TASK ITEM
Drop the pictures and repeat exactly from the "CN4 pin 2: G16 -> GND" line down to the last line of the entries below.
===== EXTRACTED RECORDS =====
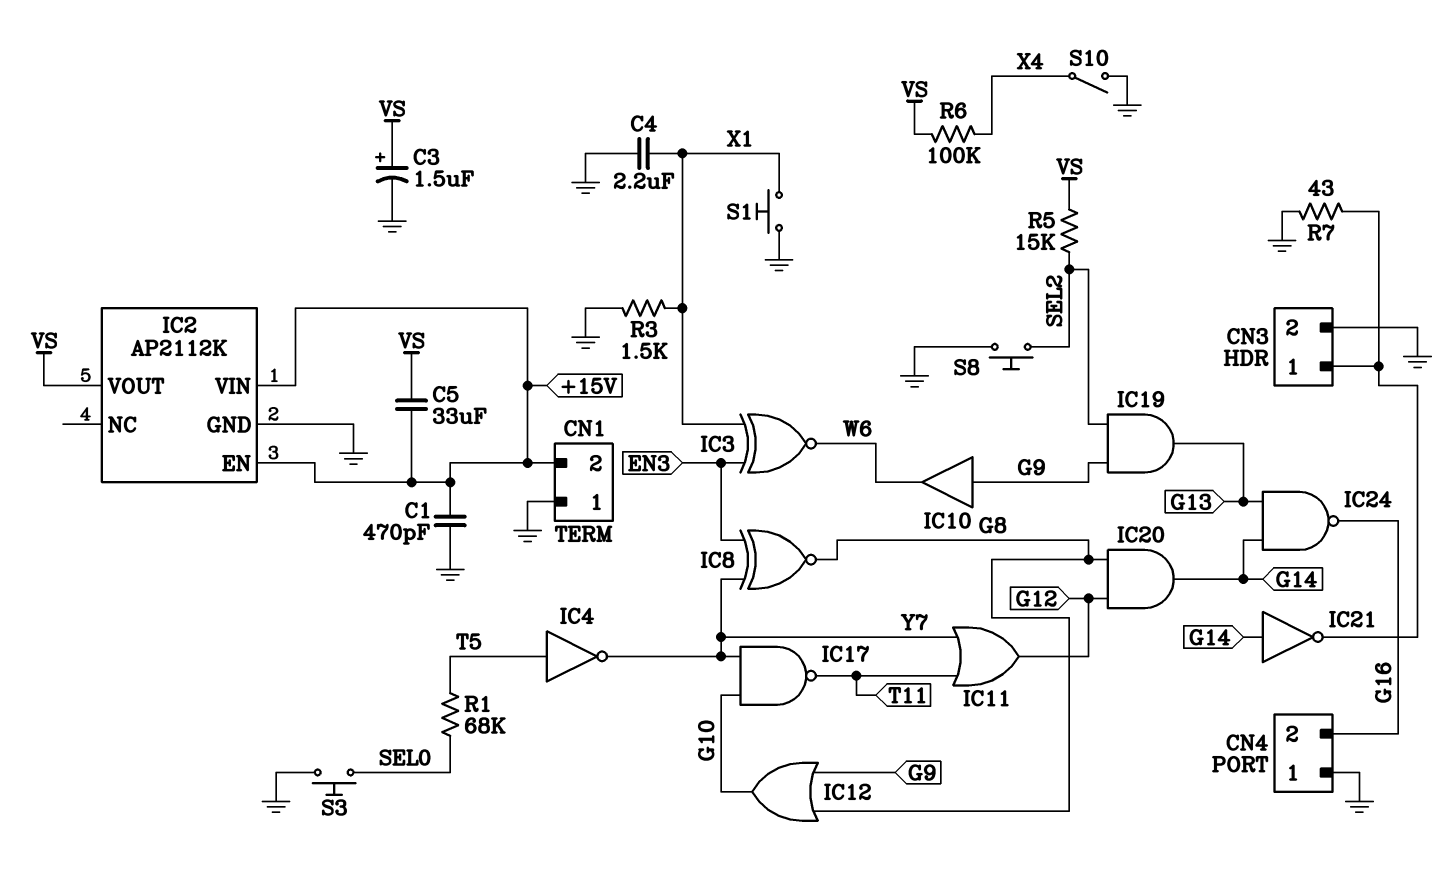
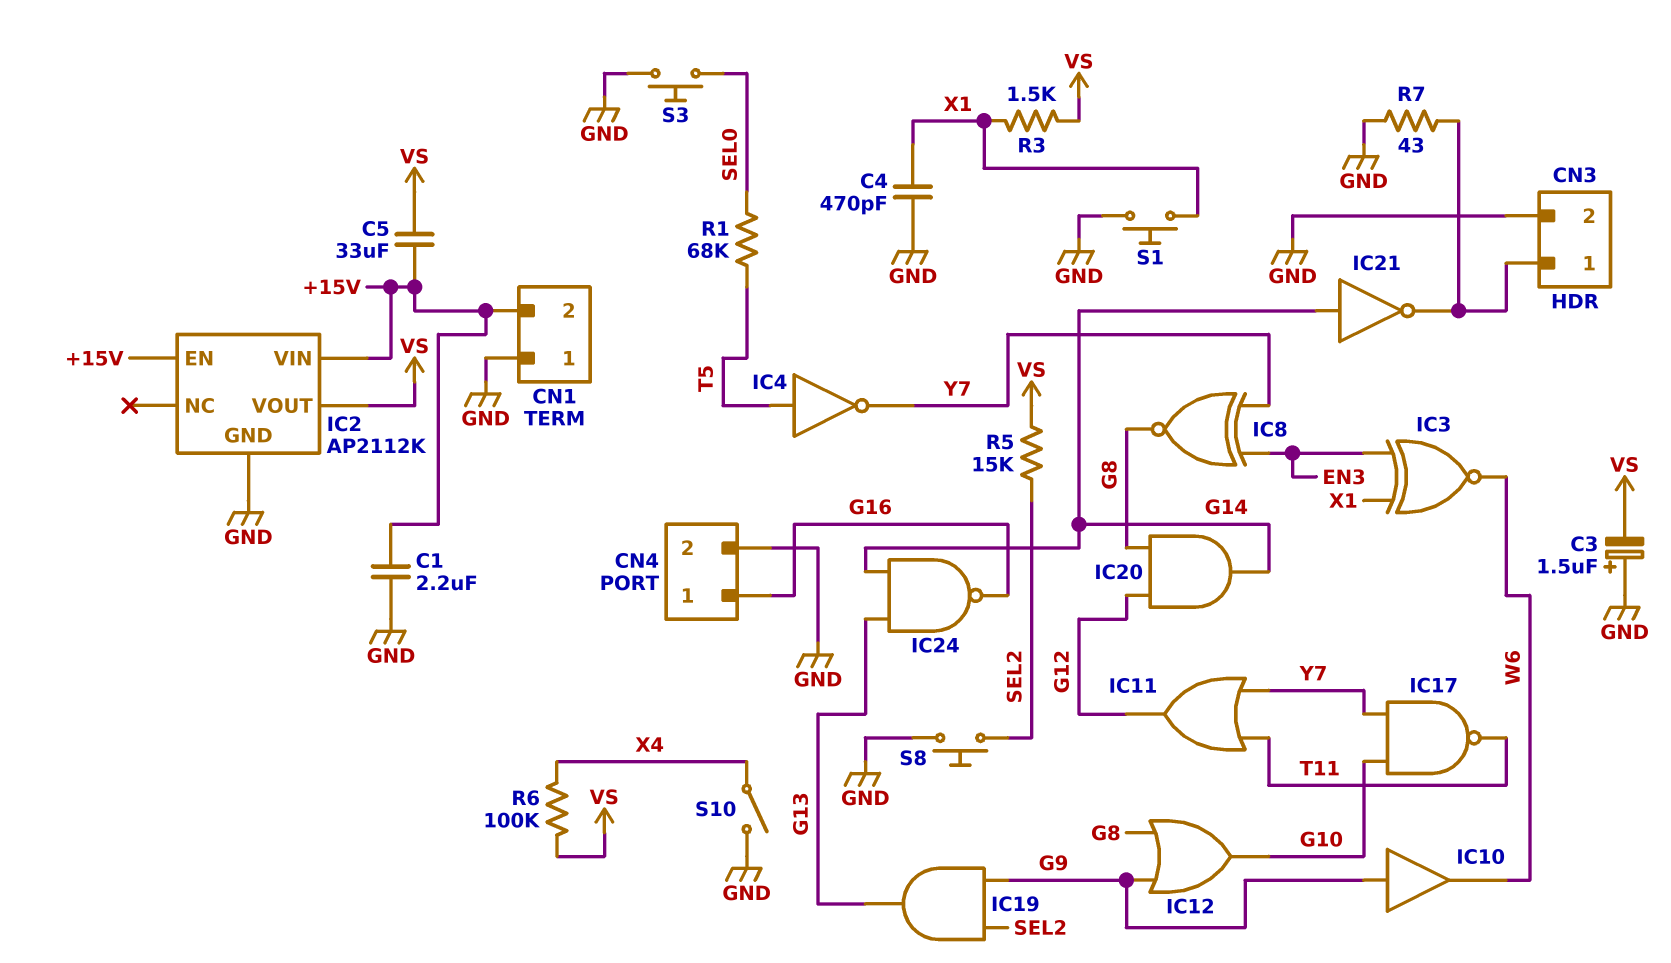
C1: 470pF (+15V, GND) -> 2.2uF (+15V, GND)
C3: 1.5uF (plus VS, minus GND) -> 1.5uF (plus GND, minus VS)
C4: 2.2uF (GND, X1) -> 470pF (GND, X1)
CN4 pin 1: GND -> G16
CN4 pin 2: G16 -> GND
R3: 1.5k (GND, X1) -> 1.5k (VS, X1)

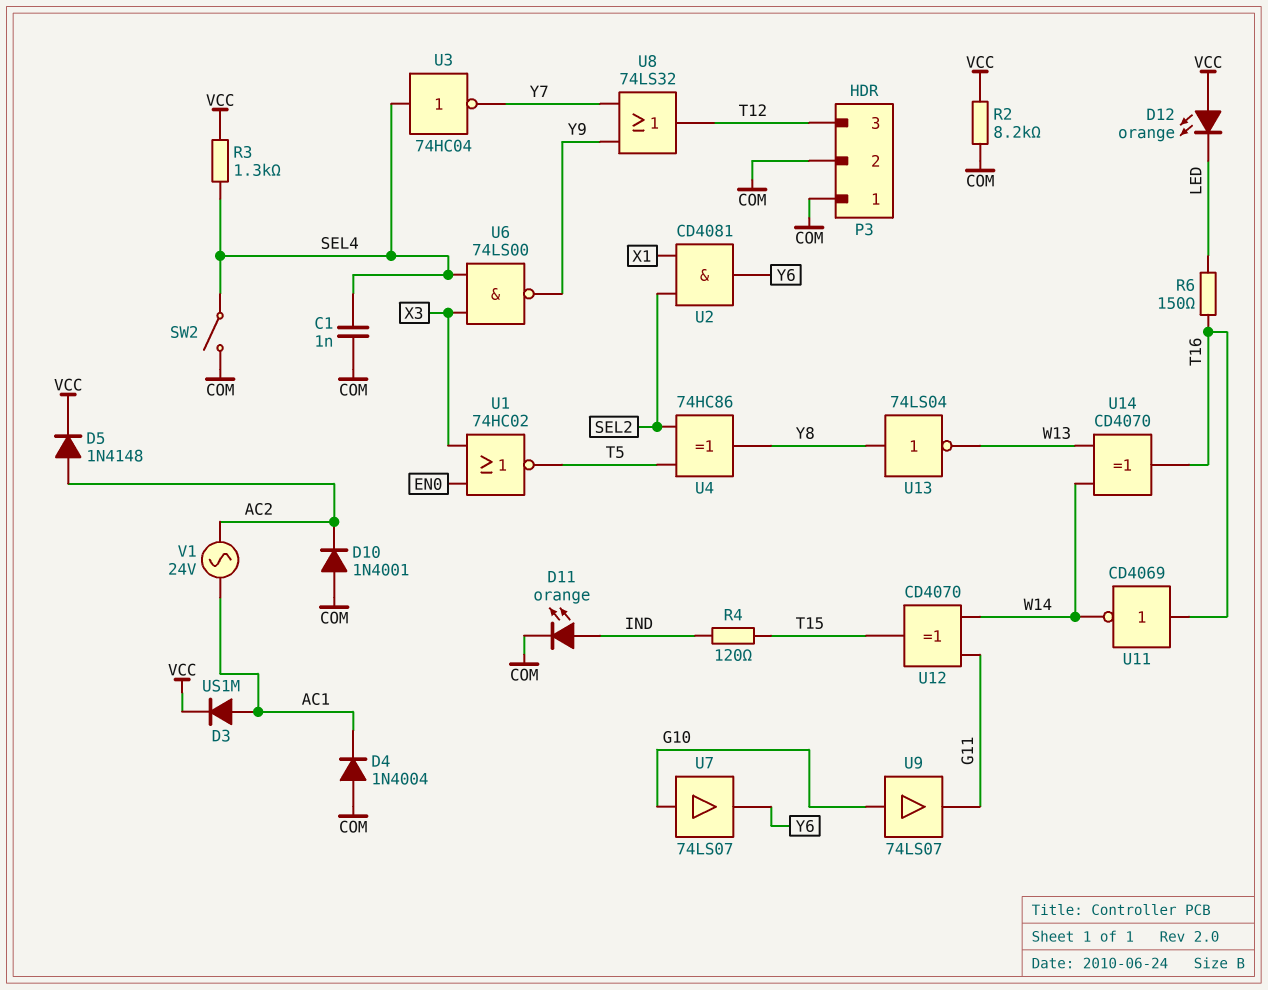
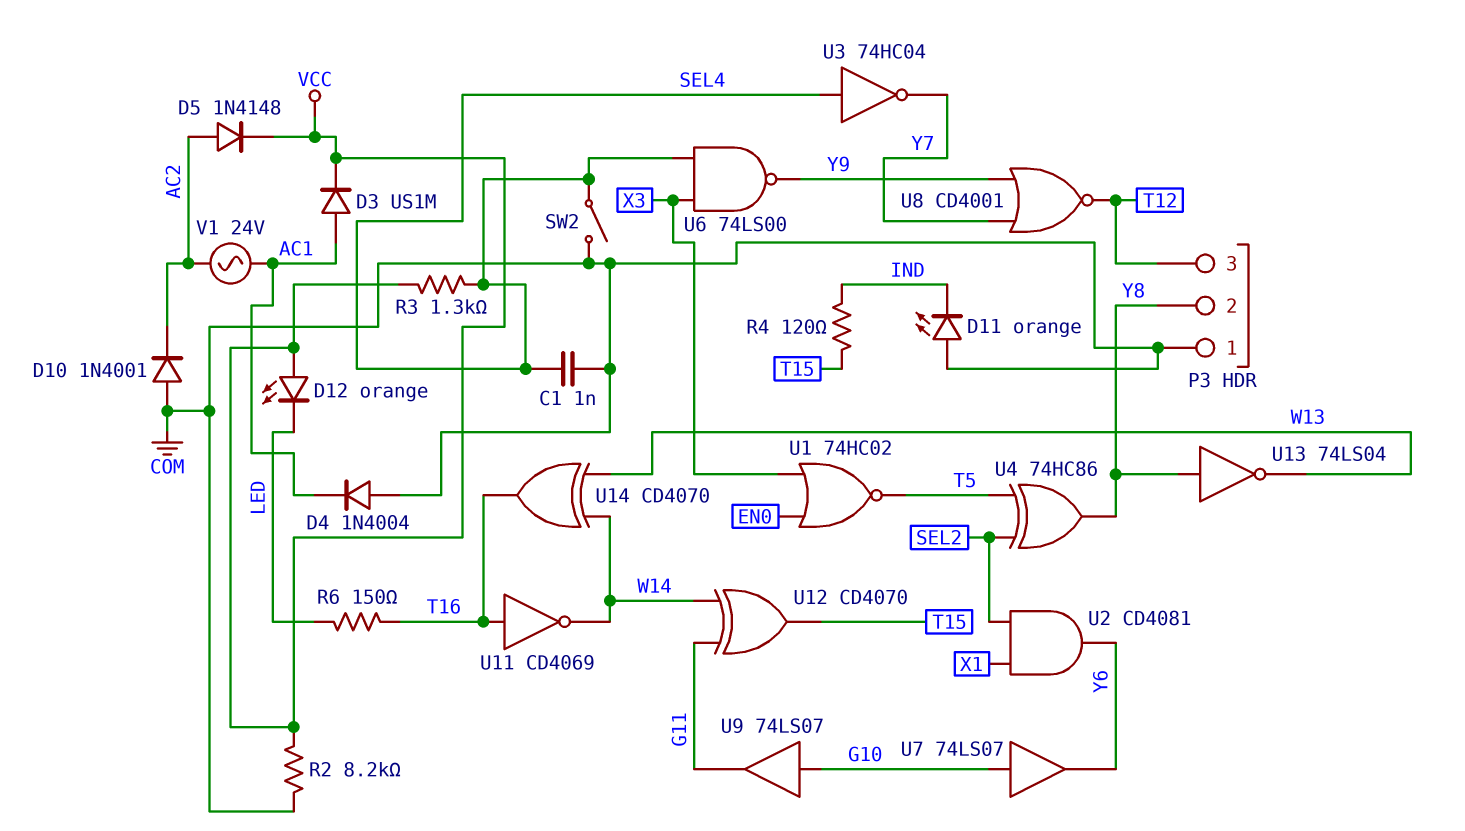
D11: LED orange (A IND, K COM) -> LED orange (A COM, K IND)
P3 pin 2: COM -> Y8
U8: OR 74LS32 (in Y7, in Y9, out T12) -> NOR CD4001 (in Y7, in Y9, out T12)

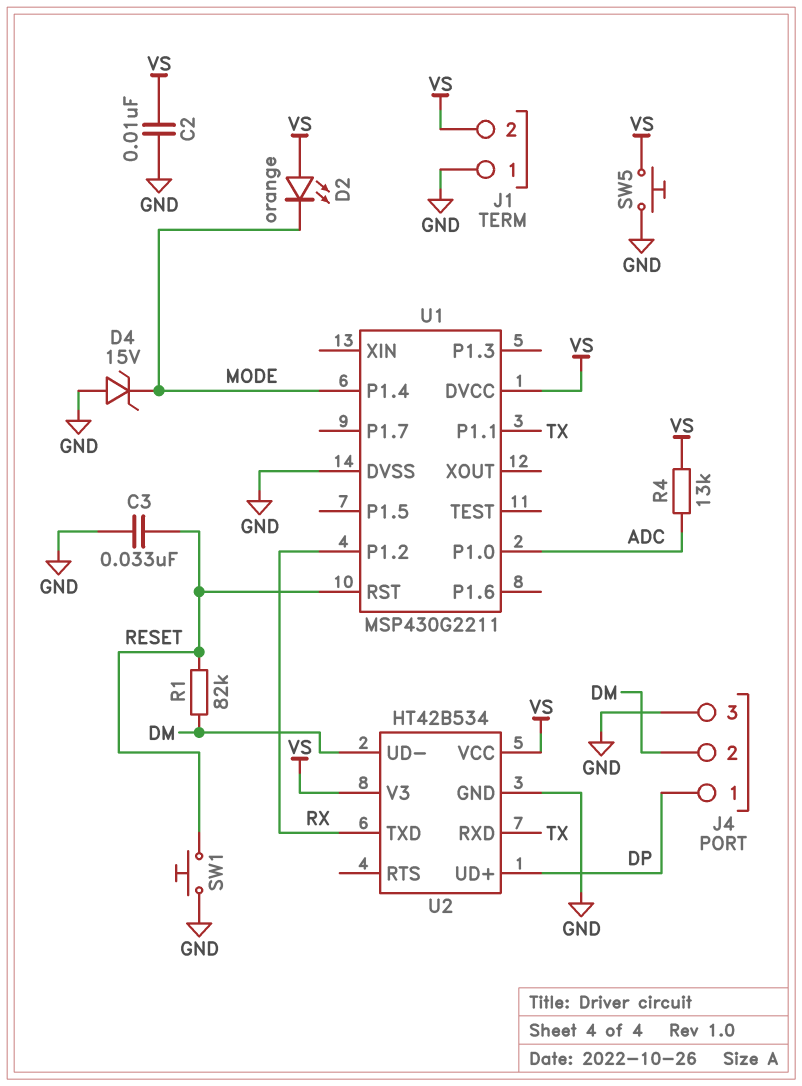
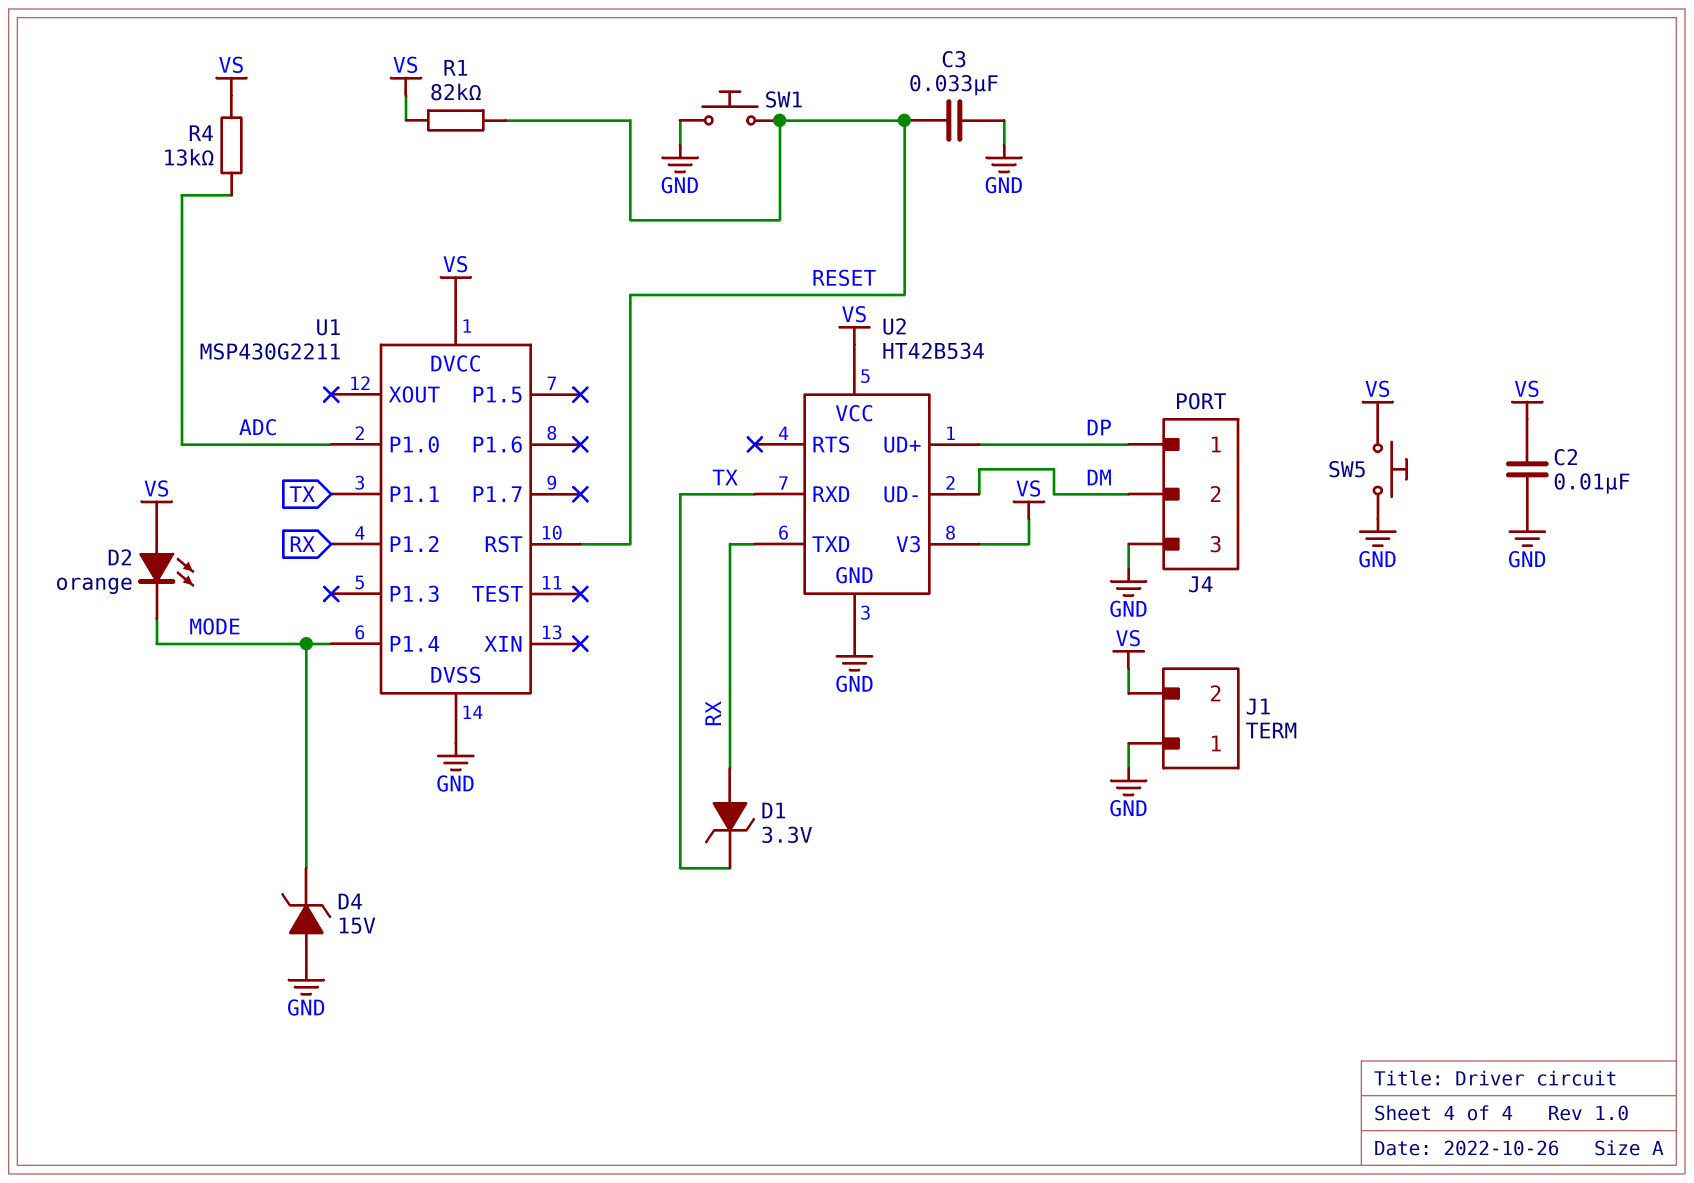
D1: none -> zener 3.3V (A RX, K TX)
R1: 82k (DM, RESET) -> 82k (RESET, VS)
=====
WRITTEN RESPONSE
CN4 pin 2: G16 -> GND
R3: 1.5k (GND, X1) -> 1.5k (VS, X1)

D11: LED orange (A IND, K COM) -> LED orange (A COM, K IND)
P3 pin 2: COM -> Y8
U8: OR 74LS32 (in Y7, in Y9, out T12) -> NOR CD4001 (in Y7, in Y9, out T12)

D1: none -> zener 3.3V (A RX, K TX)
R1: 82k (DM, RESET) -> 82k (RESET, VS)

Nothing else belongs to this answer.